→ **Data records**:
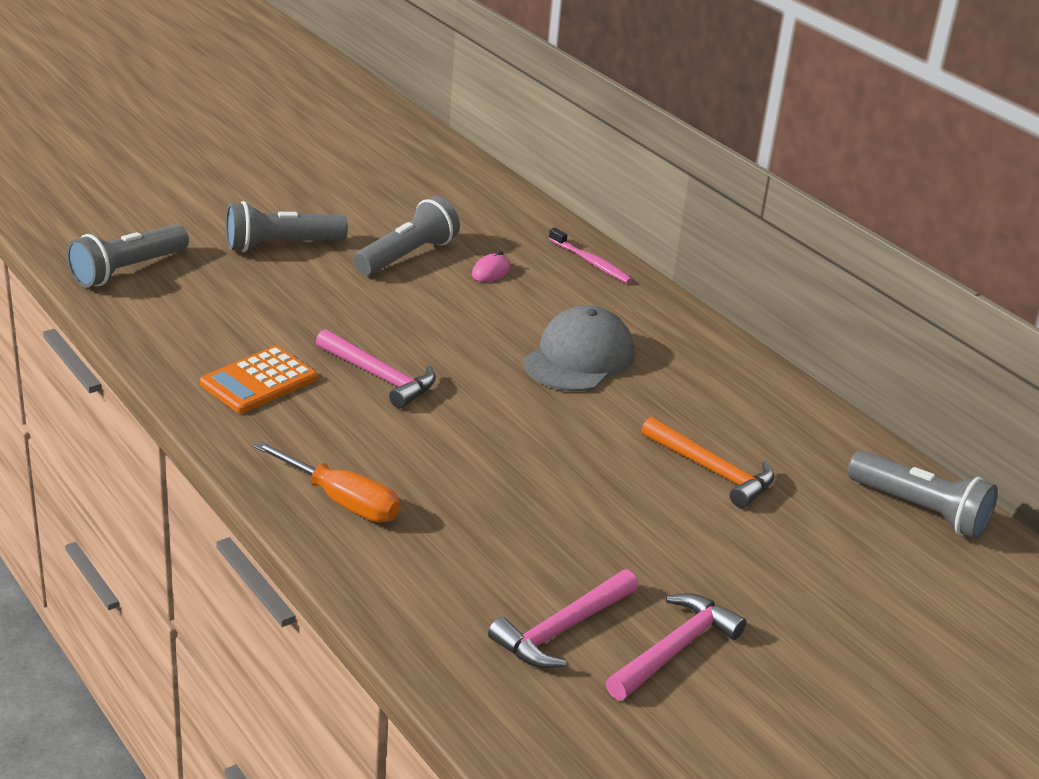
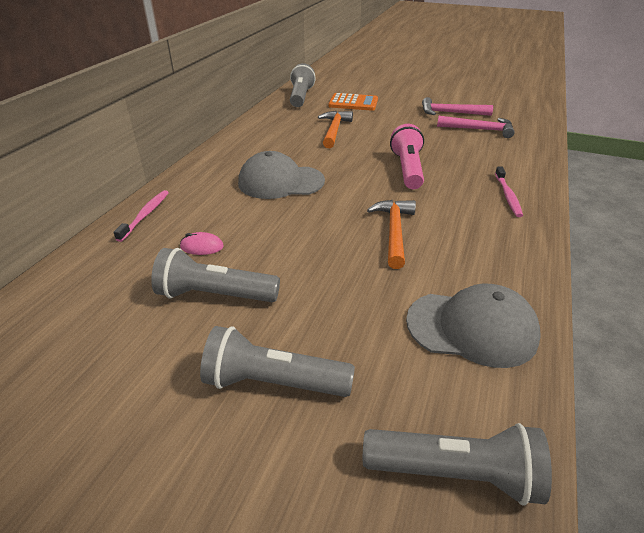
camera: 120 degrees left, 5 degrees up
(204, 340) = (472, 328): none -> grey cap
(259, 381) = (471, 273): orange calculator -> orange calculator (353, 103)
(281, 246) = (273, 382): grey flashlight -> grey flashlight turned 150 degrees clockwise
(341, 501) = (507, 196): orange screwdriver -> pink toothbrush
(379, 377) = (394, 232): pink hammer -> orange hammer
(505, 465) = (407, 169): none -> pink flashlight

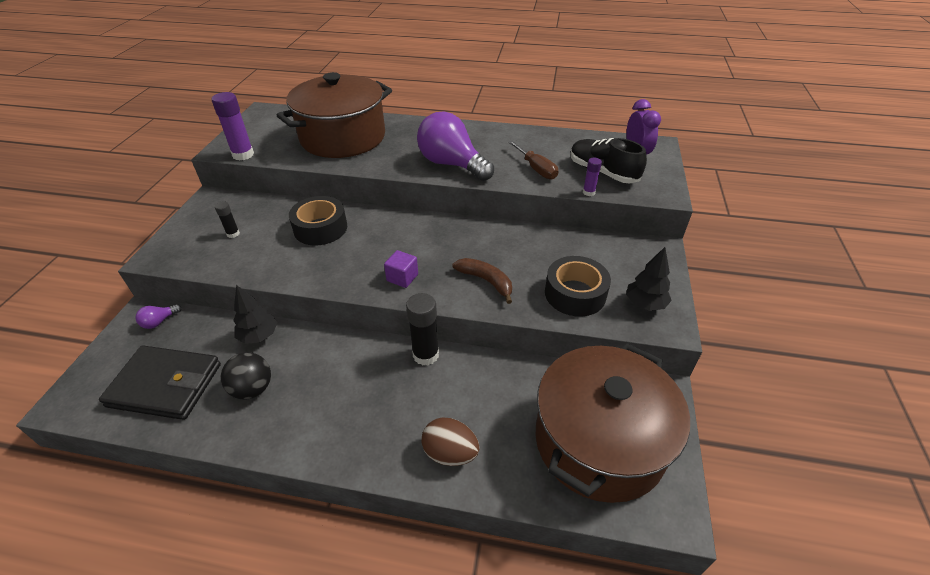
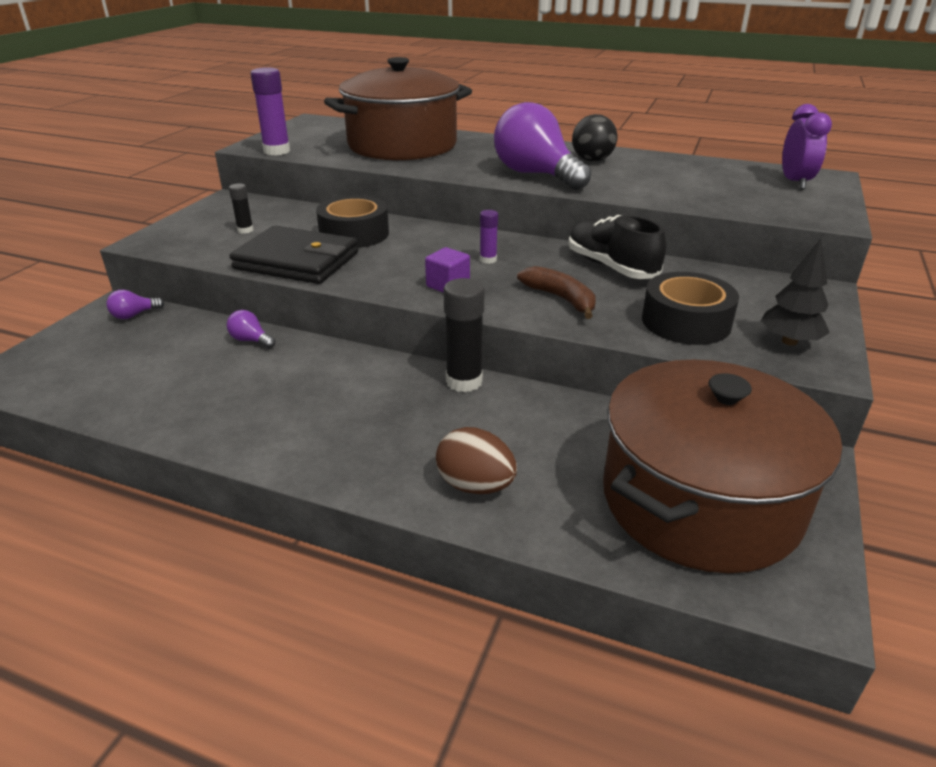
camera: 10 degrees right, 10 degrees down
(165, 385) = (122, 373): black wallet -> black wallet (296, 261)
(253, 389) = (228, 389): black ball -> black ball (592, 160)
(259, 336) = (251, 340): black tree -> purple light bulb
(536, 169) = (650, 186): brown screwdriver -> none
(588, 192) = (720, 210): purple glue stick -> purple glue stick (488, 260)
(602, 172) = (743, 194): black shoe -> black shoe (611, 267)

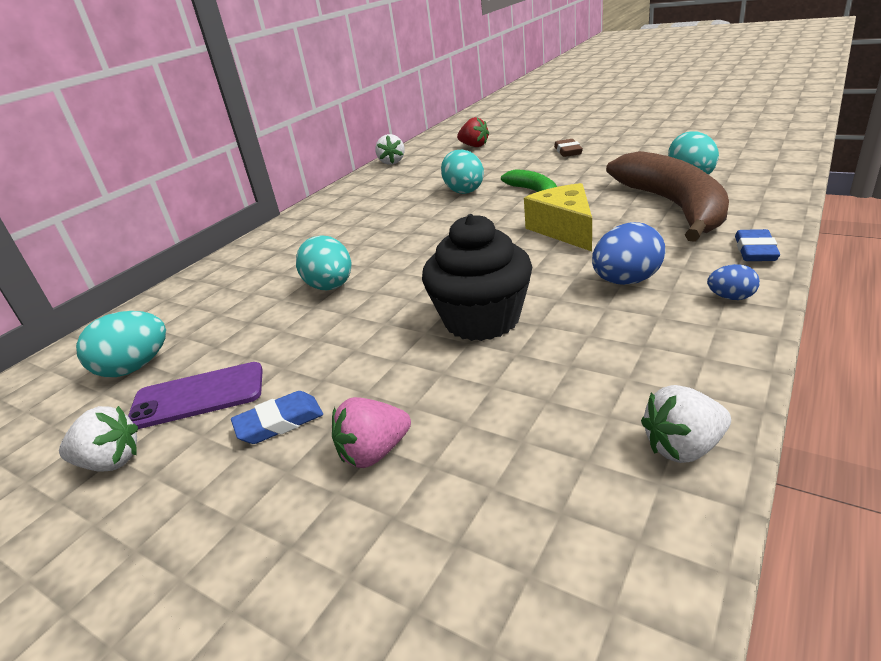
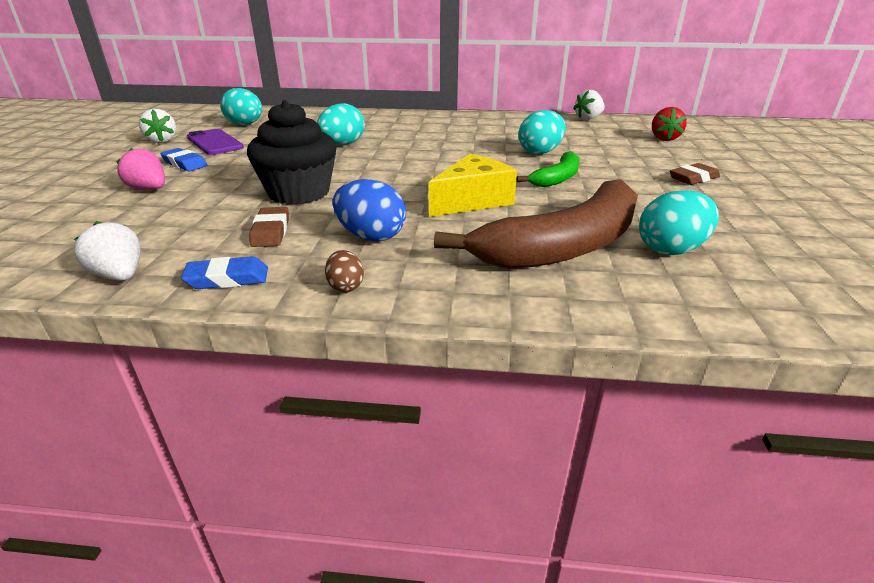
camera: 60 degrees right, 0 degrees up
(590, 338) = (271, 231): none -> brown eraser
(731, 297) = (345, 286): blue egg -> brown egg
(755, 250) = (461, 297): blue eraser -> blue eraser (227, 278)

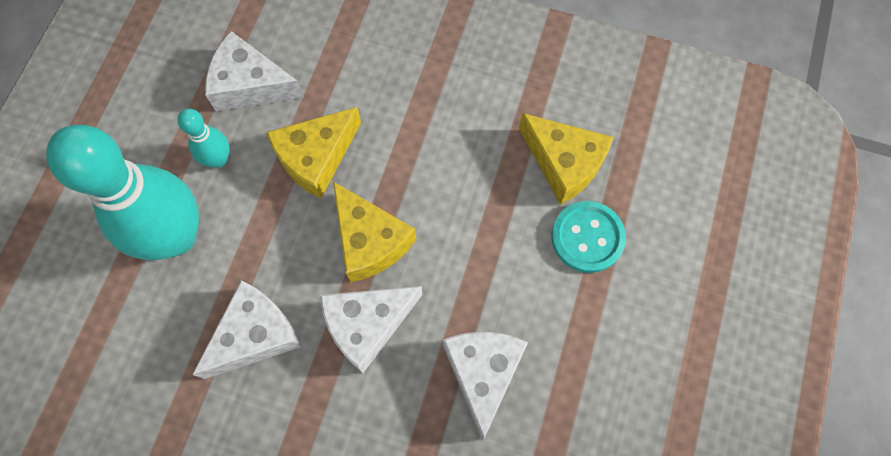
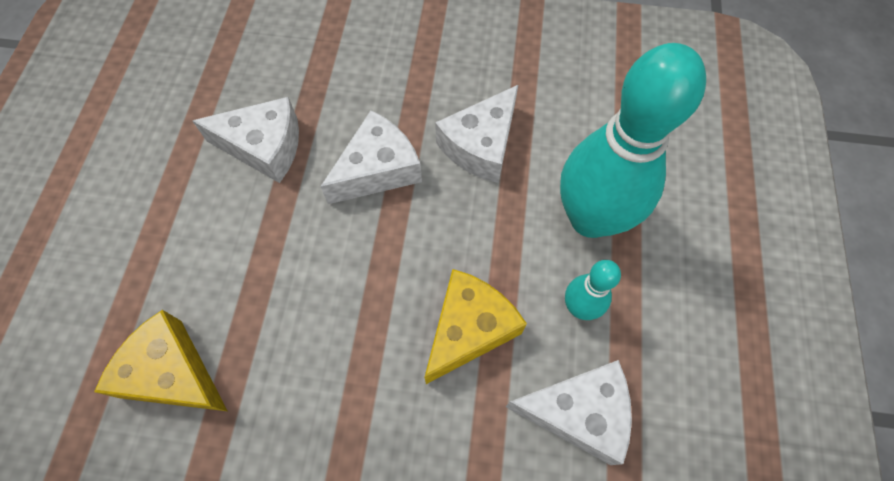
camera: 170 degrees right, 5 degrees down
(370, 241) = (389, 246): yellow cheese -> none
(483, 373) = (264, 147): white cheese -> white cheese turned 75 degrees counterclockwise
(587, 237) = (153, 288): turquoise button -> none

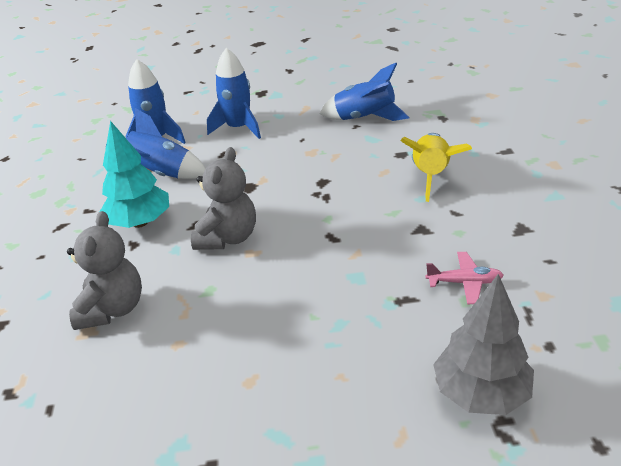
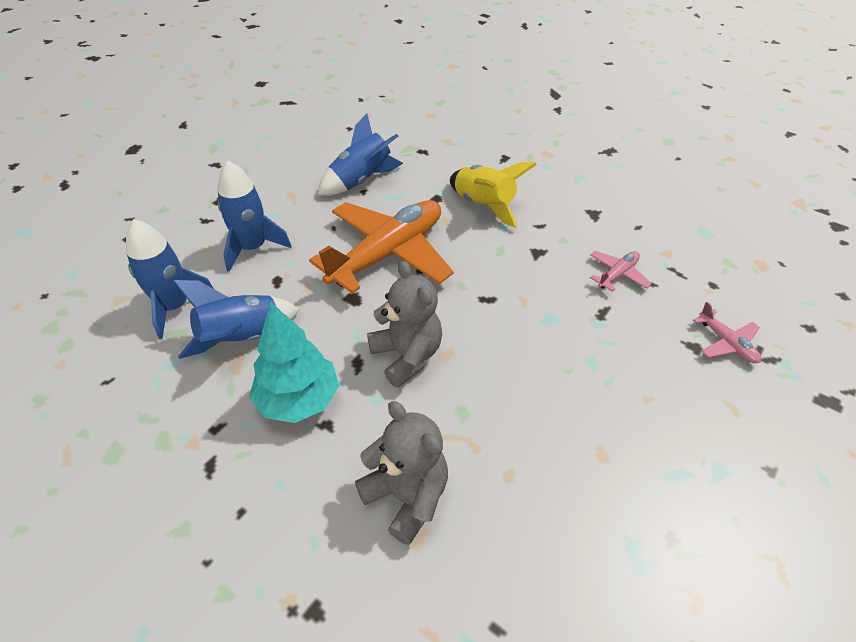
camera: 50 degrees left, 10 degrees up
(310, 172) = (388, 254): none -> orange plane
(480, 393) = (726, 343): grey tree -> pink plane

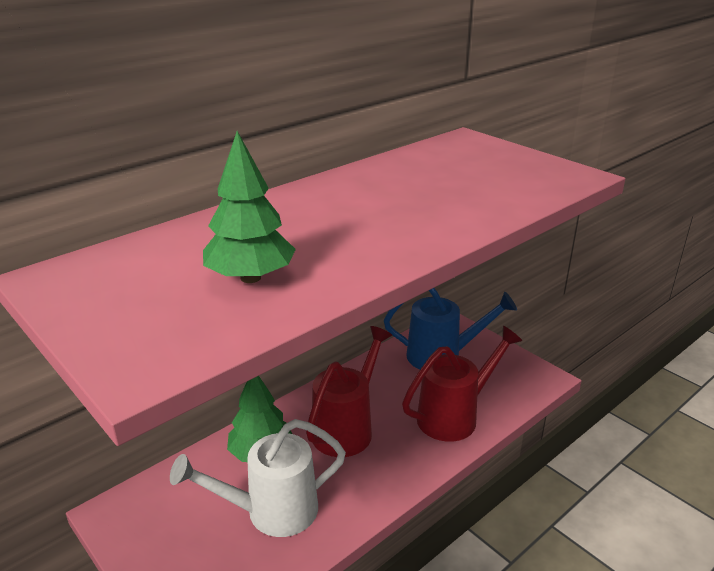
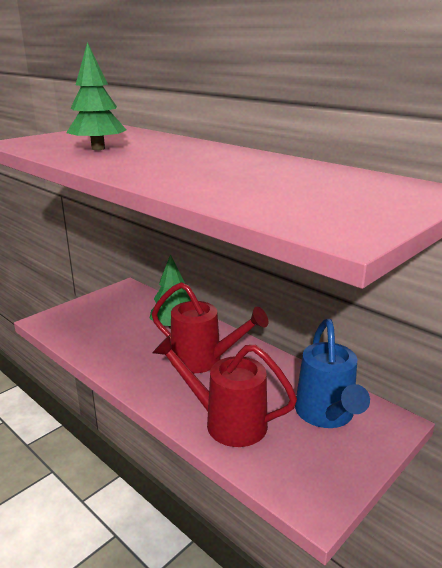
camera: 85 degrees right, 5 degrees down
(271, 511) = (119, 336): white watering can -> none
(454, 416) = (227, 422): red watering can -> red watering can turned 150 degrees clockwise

→ **Instructions to follow**:
Scan the listing above and copy all lines containing the word "camera".

→ **Answer box**:
camera: 120 degrees left, 5 degrees up
camera: 10 degrees right, 10 degrees down
camera: 60 degrees right, 0 degrees up
camera: 170 degrees right, 5 degrees down
camera: 50 degrees left, 10 degrees up
camera: 85 degrees right, 5 degrees down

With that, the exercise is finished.